» **What you will do**:
From the entries below, extract every line that includes the word "turquoise".

Stored items from a collection
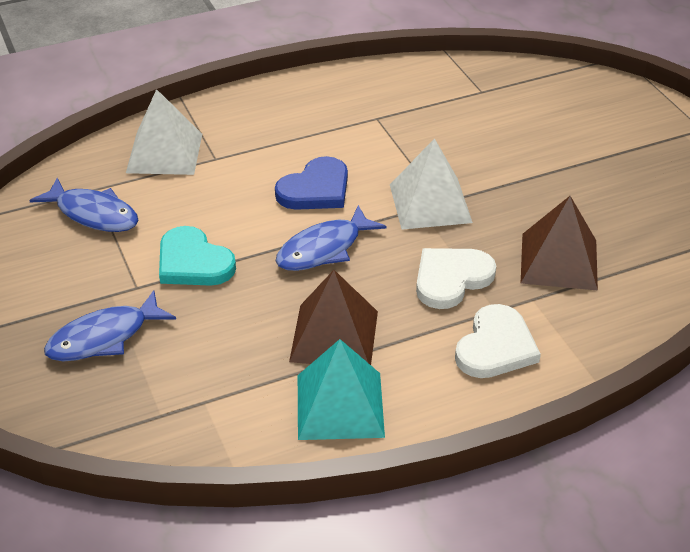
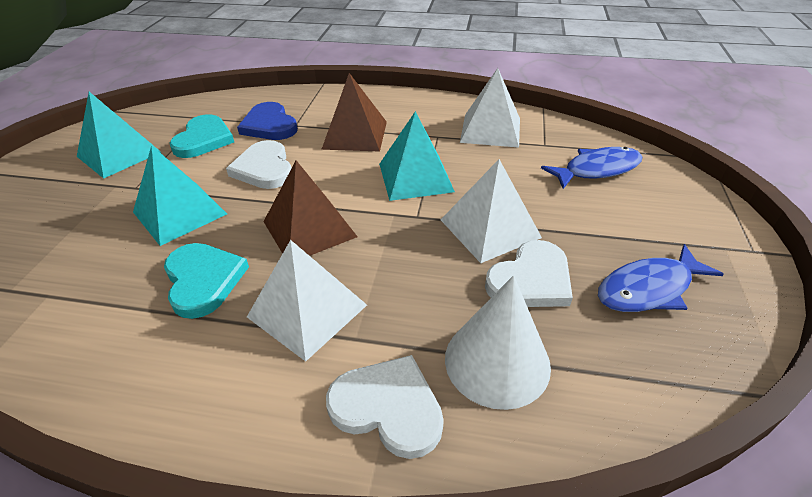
blue fish: 3 -> 2
turquoise heart: 1 -> 2
turquoise pyramid: 1 -> 3
white cone: 0 -> 1
white heart: 2 -> 3
white pyramid: 2 -> 3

» **Answer to this problem**:
turquoise heart: 1 -> 2
turquoise pyramid: 1 -> 3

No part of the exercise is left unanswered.